Data excerpts:
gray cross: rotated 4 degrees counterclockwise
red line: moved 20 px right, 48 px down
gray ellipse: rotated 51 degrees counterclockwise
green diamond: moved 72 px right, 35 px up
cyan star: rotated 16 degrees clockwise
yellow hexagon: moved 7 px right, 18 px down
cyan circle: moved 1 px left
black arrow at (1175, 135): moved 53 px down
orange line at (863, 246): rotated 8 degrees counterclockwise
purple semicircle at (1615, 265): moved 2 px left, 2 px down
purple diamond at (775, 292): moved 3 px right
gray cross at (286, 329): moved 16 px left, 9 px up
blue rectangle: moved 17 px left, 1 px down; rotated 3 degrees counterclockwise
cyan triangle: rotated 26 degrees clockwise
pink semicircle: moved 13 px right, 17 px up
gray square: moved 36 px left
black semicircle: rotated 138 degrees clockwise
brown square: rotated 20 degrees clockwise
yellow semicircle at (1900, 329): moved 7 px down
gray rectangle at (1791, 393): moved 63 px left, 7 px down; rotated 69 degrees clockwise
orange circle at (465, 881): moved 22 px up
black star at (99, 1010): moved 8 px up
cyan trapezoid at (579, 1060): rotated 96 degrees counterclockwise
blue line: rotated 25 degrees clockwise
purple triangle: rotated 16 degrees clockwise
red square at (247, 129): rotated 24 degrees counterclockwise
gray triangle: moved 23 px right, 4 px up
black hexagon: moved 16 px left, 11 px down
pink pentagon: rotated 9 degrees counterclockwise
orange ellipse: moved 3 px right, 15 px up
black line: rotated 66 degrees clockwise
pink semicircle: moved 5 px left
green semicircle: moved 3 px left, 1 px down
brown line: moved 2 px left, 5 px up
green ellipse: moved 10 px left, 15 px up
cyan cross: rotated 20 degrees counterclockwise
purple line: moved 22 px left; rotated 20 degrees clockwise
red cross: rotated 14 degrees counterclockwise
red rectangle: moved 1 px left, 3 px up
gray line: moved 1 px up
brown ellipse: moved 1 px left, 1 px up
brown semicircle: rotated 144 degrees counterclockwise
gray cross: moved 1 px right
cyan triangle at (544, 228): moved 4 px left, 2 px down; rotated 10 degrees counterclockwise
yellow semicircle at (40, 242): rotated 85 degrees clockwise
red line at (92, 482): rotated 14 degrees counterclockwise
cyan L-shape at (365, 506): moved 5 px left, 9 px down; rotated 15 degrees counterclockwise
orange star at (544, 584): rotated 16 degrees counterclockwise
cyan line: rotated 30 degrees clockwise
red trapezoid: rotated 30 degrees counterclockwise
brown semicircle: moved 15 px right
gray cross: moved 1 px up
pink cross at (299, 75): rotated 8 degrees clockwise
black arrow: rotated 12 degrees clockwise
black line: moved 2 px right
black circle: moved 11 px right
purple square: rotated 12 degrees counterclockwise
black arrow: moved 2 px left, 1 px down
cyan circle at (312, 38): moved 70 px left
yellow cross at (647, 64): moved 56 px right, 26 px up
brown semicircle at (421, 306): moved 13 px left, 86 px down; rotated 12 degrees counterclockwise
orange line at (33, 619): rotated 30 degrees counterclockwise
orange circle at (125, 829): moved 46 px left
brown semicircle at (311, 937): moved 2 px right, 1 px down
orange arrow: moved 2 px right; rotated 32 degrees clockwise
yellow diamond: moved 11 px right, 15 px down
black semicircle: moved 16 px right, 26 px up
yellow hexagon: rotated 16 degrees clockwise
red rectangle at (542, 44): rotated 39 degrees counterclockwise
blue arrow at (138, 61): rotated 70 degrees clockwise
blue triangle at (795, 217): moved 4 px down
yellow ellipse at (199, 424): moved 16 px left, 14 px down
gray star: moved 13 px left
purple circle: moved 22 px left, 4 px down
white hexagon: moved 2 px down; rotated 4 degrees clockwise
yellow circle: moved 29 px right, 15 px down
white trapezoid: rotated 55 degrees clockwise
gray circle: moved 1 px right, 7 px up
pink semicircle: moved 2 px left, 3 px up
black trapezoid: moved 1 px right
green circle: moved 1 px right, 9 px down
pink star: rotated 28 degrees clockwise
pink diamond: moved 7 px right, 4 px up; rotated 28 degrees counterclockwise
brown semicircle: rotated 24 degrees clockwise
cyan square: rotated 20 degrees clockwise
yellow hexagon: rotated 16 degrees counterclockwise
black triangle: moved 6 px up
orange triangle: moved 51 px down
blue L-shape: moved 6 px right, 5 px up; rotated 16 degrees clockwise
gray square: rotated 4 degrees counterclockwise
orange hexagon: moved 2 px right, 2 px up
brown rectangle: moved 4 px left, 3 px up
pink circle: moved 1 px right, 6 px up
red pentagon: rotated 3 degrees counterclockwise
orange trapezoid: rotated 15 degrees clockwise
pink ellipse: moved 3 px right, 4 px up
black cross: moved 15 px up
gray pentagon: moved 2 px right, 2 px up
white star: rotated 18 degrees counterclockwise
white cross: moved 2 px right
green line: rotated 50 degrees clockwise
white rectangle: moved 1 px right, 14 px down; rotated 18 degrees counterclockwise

▶ _Exercise directions_: Could you set down, exactly as written, the lines above between the one holding "black arrow: moved 2 px left, 1 px down" and the one holding "green circle: moved 1 px right, 9 px down", inclusive, and nothing more?

▶ _Response below_:
black arrow: moved 2 px left, 1 px down
cyan circle at (312, 38): moved 70 px left
yellow cross at (647, 64): moved 56 px right, 26 px up
brown semicircle at (421, 306): moved 13 px left, 86 px down; rotated 12 degrees counterclockwise
orange line at (33, 619): rotated 30 degrees counterclockwise
orange circle at (125, 829): moved 46 px left
brown semicircle at (311, 937): moved 2 px right, 1 px down
orange arrow: moved 2 px right; rotated 32 degrees clockwise
yellow diamond: moved 11 px right, 15 px down
black semicircle: moved 16 px right, 26 px up
yellow hexagon: rotated 16 degrees clockwise
red rectangle at (542, 44): rotated 39 degrees counterclockwise
blue arrow at (138, 61): rotated 70 degrees clockwise
blue triangle at (795, 217): moved 4 px down
yellow ellipse at (199, 424): moved 16 px left, 14 px down
gray star: moved 13 px left
purple circle: moved 22 px left, 4 px down
white hexagon: moved 2 px down; rotated 4 degrees clockwise
yellow circle: moved 29 px right, 15 px down
white trapezoid: rotated 55 degrees clockwise
gray circle: moved 1 px right, 7 px up
pink semicircle: moved 2 px left, 3 px up
black trapezoid: moved 1 px right
green circle: moved 1 px right, 9 px down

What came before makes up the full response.